▶ _WORK REQUIRED_:
The answer must consist of every line below that holds the word "shape".

----- DATA SUPPLIED

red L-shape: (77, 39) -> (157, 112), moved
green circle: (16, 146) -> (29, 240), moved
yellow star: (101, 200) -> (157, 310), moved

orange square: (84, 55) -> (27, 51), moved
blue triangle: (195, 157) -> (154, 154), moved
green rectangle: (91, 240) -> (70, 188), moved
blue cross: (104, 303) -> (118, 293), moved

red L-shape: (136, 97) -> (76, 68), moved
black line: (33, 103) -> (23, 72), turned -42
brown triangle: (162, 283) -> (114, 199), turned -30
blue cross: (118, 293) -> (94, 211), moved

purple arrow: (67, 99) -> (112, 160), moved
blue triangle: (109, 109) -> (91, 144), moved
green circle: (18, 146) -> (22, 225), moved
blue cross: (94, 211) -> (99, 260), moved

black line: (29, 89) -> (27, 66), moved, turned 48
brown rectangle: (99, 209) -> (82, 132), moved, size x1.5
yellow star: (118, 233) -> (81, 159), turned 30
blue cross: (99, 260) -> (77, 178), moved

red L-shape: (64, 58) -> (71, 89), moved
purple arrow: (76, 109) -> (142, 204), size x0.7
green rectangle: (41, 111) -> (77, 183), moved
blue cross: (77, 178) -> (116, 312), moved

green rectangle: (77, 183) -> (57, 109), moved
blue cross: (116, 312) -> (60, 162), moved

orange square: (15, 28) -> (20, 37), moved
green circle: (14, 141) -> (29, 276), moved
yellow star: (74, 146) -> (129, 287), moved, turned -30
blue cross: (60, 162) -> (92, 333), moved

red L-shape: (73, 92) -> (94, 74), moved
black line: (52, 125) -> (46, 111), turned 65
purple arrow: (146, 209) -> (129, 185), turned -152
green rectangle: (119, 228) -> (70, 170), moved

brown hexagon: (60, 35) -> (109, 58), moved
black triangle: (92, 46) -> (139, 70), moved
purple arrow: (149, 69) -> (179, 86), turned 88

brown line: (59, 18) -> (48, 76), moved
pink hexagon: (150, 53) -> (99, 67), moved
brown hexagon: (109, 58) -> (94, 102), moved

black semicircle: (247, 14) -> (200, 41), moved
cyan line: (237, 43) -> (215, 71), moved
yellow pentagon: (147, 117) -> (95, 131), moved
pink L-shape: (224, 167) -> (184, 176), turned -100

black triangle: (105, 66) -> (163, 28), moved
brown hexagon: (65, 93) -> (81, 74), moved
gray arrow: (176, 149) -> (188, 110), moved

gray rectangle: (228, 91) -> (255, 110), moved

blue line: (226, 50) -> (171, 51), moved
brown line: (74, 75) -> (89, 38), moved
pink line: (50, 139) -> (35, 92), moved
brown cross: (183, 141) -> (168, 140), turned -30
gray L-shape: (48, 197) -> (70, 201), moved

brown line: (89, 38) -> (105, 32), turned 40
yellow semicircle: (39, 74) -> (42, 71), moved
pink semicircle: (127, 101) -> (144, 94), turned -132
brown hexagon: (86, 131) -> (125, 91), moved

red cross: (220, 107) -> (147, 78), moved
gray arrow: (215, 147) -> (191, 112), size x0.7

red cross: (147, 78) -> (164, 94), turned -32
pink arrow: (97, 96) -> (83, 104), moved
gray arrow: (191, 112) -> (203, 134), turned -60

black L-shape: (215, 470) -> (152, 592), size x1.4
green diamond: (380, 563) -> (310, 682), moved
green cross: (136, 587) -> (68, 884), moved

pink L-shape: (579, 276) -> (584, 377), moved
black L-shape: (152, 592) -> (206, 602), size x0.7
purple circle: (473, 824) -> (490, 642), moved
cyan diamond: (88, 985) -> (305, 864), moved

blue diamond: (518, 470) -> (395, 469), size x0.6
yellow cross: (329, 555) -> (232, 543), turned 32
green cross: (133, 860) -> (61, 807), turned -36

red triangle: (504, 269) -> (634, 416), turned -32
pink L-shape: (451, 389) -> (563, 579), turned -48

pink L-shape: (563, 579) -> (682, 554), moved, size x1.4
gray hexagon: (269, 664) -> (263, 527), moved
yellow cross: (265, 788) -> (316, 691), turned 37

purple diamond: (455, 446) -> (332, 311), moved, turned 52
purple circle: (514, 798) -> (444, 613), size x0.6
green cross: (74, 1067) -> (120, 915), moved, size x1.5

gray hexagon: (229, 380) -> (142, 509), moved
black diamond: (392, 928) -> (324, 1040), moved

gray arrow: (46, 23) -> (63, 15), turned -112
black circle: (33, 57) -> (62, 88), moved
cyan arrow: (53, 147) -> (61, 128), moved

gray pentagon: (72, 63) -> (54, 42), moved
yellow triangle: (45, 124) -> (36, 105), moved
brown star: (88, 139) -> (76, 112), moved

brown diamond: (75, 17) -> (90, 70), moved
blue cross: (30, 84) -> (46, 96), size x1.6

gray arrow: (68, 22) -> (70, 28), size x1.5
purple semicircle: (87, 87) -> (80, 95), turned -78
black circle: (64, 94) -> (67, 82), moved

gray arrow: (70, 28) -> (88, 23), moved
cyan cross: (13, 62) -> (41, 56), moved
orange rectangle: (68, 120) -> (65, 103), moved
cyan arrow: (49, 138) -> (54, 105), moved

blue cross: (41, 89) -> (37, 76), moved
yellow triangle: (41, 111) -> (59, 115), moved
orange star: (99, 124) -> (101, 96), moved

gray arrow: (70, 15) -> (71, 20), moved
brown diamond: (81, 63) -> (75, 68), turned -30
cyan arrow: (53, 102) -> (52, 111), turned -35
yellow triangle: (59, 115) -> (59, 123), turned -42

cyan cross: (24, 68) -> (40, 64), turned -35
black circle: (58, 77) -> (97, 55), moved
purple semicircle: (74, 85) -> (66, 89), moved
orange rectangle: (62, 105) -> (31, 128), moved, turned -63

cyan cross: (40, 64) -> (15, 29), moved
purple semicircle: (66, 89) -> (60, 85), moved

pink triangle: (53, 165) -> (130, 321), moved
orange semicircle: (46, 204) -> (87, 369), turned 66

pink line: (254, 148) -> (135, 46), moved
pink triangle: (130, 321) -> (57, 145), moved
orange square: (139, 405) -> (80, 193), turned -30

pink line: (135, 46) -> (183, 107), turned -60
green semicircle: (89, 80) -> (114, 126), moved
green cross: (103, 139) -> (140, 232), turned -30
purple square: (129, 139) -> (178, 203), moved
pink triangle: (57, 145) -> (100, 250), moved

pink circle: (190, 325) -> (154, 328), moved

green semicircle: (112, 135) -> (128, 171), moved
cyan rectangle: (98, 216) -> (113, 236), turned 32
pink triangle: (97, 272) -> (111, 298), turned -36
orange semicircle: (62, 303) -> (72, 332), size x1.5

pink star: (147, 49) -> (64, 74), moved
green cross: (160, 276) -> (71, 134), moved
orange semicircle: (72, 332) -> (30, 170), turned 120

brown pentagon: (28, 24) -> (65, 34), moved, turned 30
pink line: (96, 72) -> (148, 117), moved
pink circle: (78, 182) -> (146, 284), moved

----------

▶ _RESPONSE TO THIS TASK_:
red L-shape: (77, 39) -> (157, 112), moved
red L-shape: (136, 97) -> (76, 68), moved
red L-shape: (64, 58) -> (71, 89), moved
red L-shape: (73, 92) -> (94, 74), moved
pink L-shape: (224, 167) -> (184, 176), turned -100
gray L-shape: (48, 197) -> (70, 201), moved
black L-shape: (215, 470) -> (152, 592), size x1.4
pink L-shape: (579, 276) -> (584, 377), moved
black L-shape: (152, 592) -> (206, 602), size x0.7
pink L-shape: (451, 389) -> (563, 579), turned -48
pink L-shape: (563, 579) -> (682, 554), moved, size x1.4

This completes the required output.